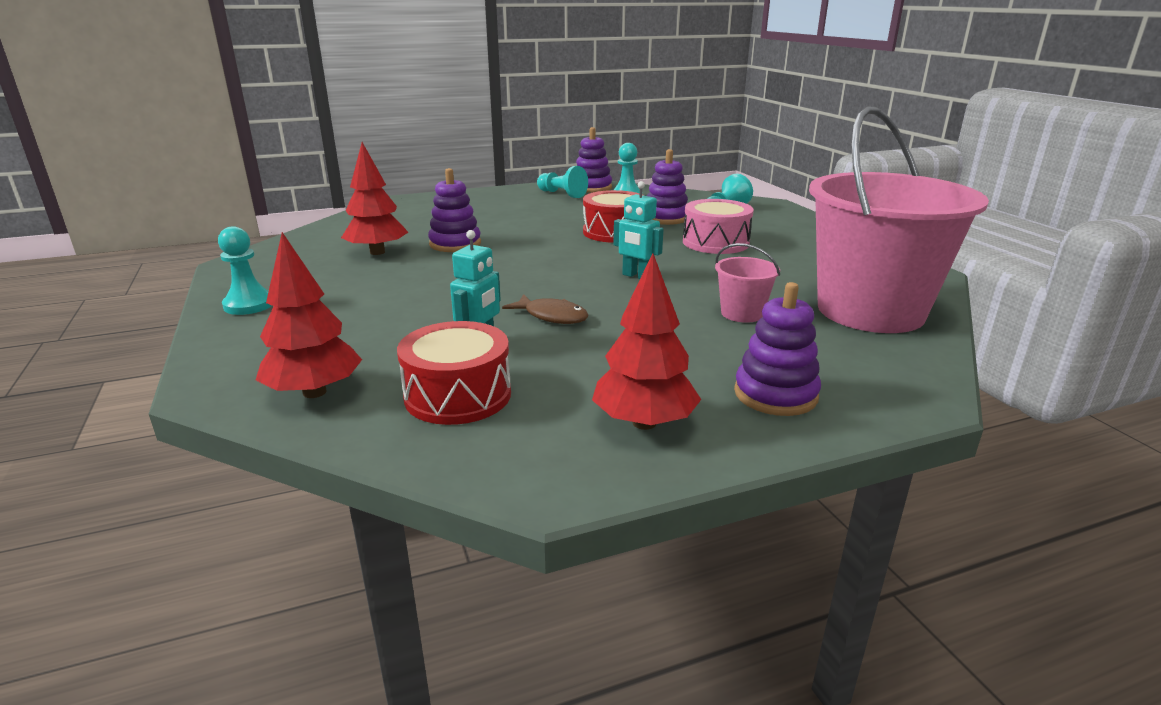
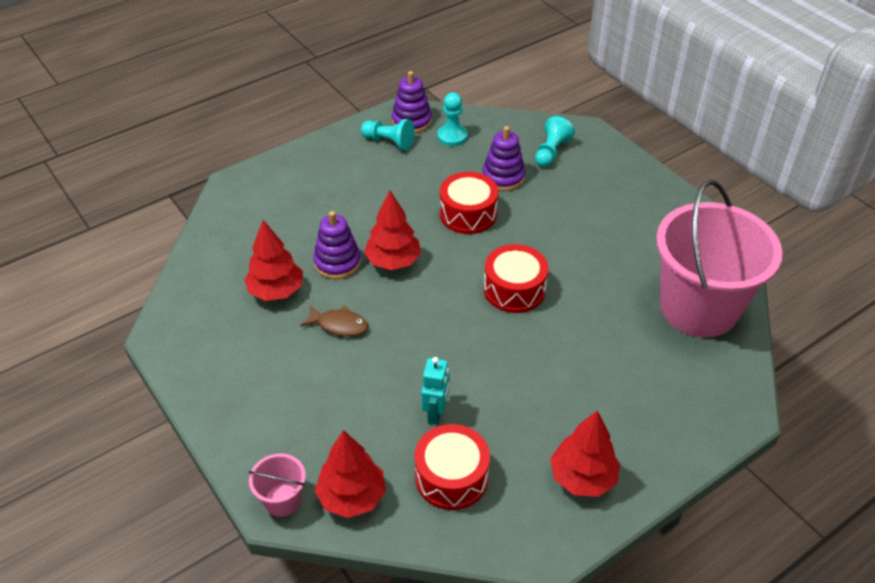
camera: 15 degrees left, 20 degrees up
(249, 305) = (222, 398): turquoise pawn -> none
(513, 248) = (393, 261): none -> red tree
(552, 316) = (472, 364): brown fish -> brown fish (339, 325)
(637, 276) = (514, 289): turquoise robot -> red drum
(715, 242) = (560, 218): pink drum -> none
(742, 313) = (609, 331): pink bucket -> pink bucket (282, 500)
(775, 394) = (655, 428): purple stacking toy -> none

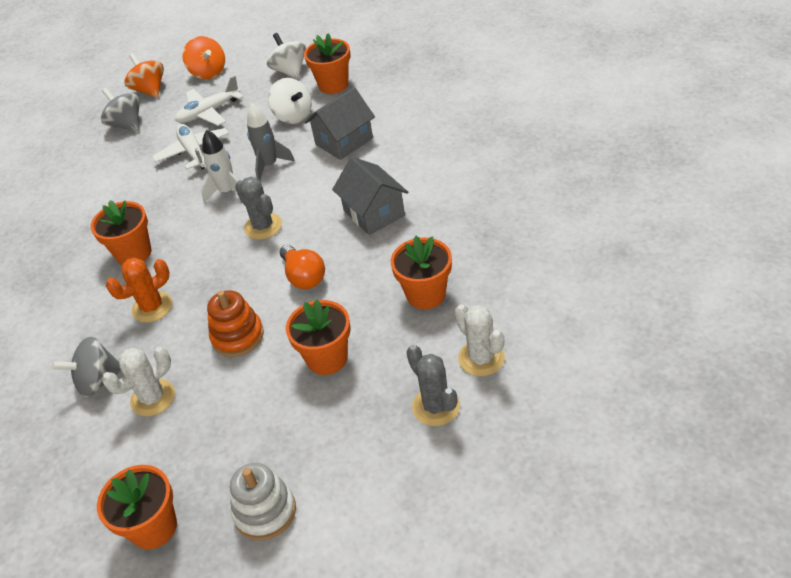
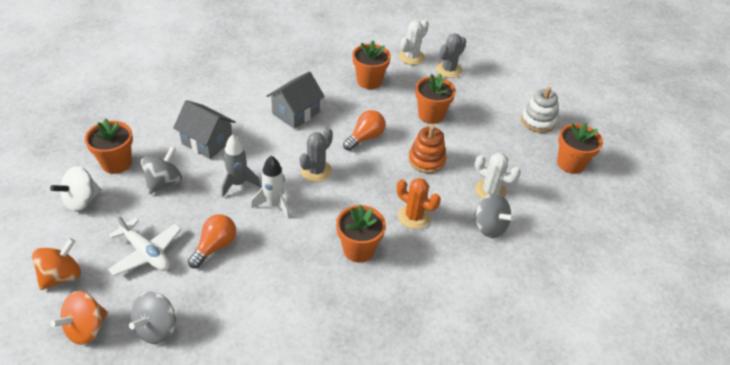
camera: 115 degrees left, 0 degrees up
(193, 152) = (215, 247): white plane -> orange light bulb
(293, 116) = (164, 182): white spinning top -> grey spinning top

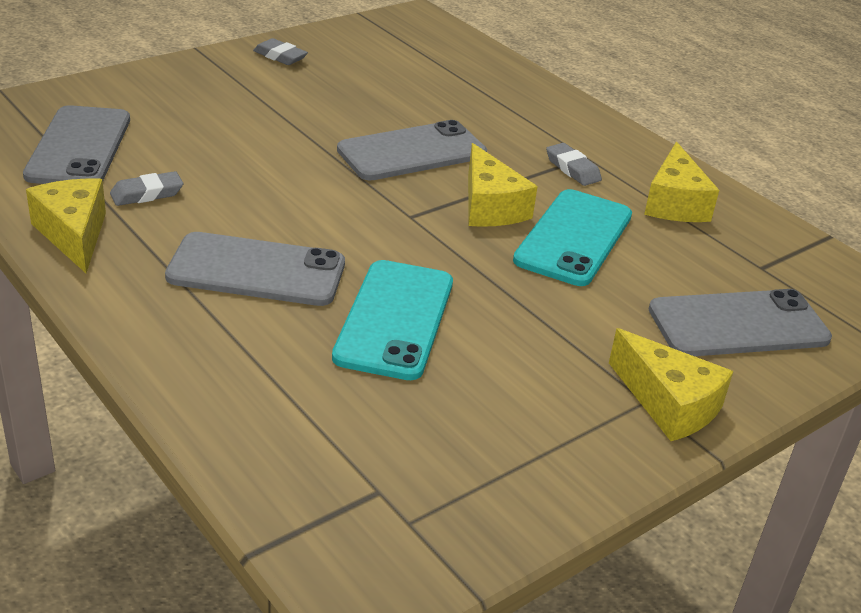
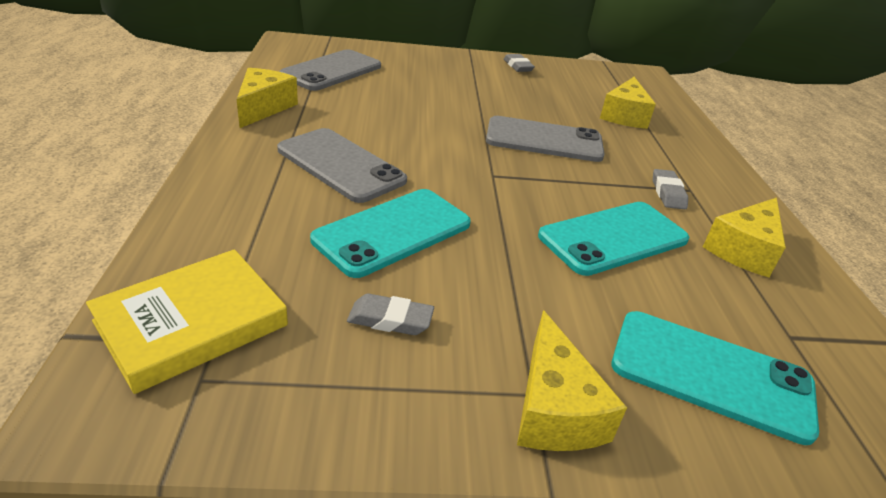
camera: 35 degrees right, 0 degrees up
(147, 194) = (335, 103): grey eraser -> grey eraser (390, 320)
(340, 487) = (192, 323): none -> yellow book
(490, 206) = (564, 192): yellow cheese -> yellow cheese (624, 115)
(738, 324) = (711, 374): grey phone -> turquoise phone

==

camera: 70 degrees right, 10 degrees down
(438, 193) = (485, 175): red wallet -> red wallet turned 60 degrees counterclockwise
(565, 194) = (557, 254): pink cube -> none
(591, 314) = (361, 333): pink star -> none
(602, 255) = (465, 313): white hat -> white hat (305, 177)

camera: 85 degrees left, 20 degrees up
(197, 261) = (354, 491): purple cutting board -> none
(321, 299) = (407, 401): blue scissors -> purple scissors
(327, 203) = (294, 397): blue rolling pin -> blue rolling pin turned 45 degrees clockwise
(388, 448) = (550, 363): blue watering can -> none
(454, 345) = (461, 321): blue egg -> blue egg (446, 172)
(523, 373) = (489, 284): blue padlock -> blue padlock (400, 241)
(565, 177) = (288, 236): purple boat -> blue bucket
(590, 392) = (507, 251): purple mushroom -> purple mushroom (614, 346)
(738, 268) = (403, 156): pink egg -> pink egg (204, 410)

---

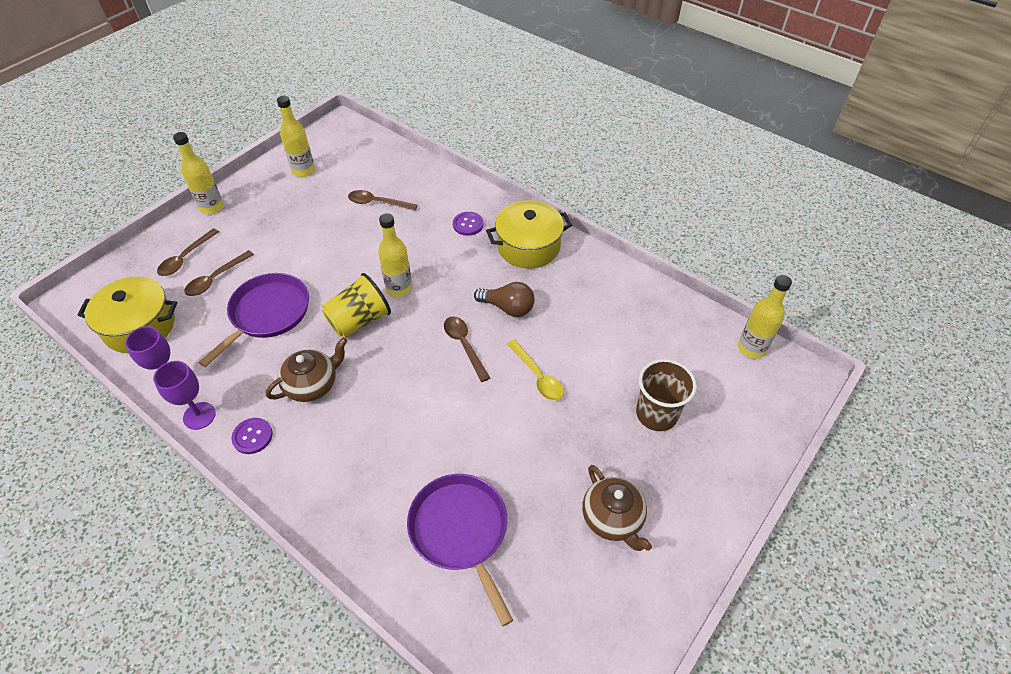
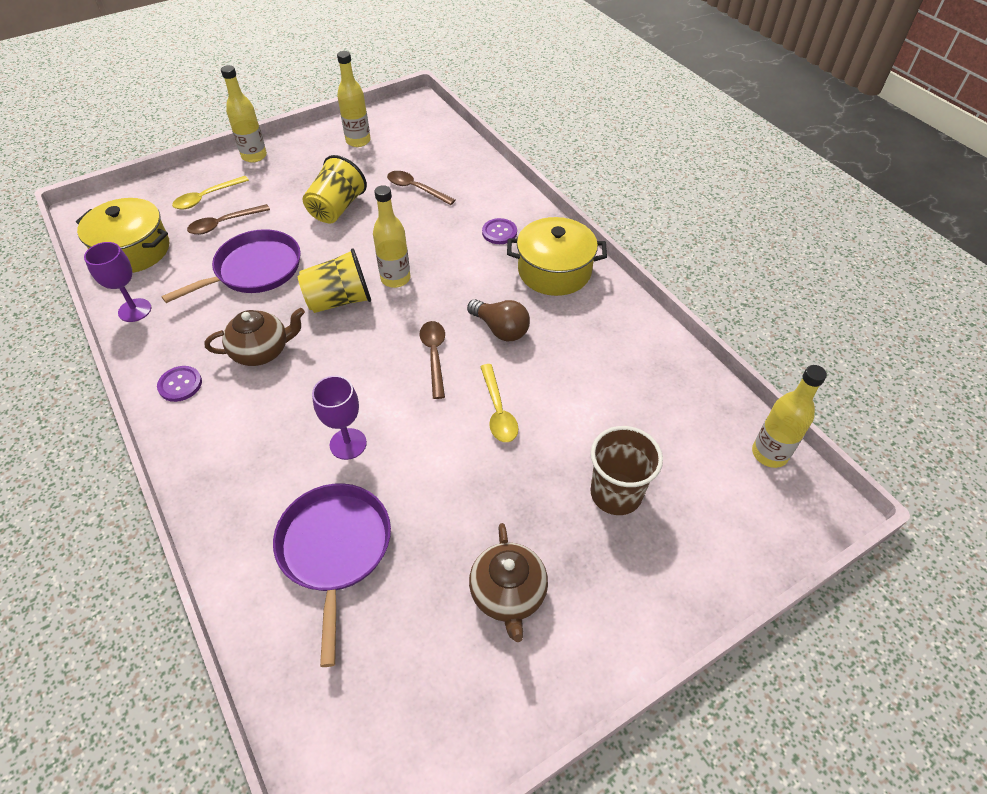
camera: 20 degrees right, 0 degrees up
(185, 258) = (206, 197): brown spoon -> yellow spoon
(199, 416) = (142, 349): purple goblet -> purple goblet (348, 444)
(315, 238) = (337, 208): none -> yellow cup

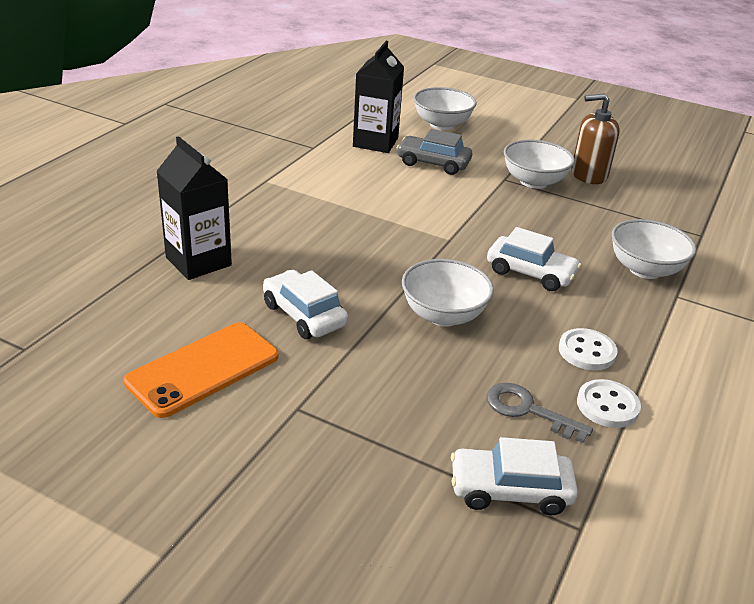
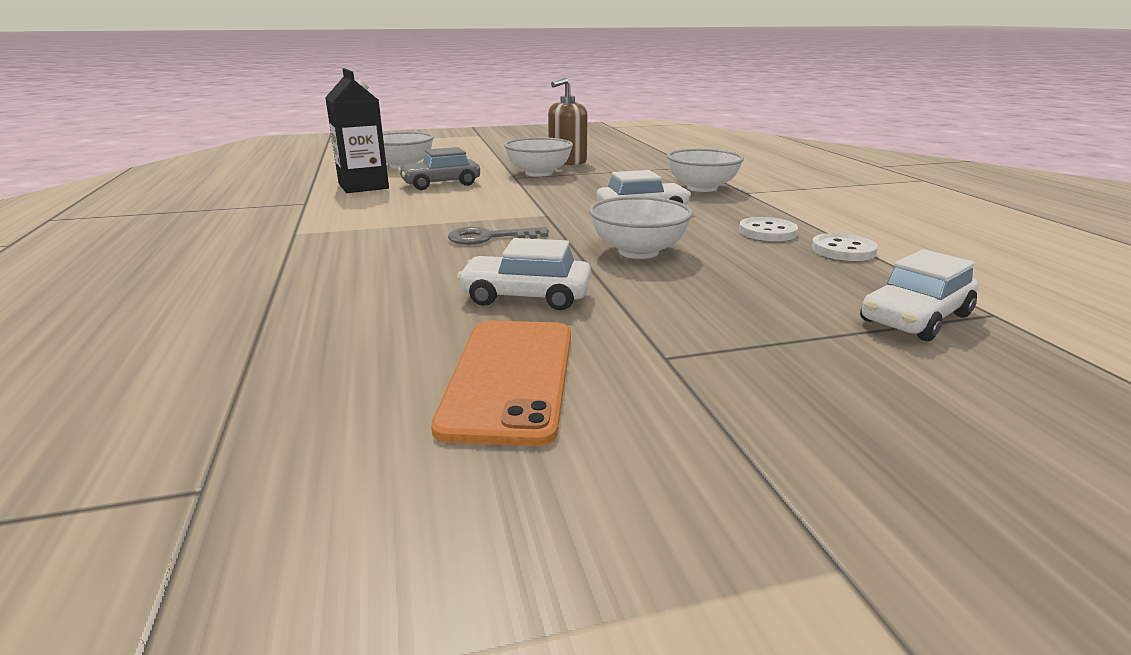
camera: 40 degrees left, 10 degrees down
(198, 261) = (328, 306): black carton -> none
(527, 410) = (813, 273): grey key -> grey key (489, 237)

### Task description
Scan the records above for the lines holding "(591, 314) = (361, 333): pink star -> none" and "(738, 268) = (403, 156): pink". Transcribe those two and every line between them word for word, and no others.

### Response below
(591, 314) = (361, 333): pink star -> none
(602, 255) = (465, 313): white hat -> white hat (305, 177)

camera: 85 degrees left, 20 degrees up
(197, 261) = (354, 491): purple cutting board -> none
(321, 299) = (407, 401): blue scissors -> purple scissors
(327, 203) = (294, 397): blue rolling pin -> blue rolling pin turned 45 degrees clockwise
(388, 448) = (550, 363): blue watering can -> none
(454, 345) = (461, 321): blue egg -> blue egg (446, 172)
(523, 373) = (489, 284): blue padlock -> blue padlock (400, 241)
(565, 177) = (288, 236): purple boat -> blue bucket
(590, 392) = (507, 251): purple mushroom -> purple mushroom (614, 346)
(738, 268) = (403, 156): pink egg -> pink egg (204, 410)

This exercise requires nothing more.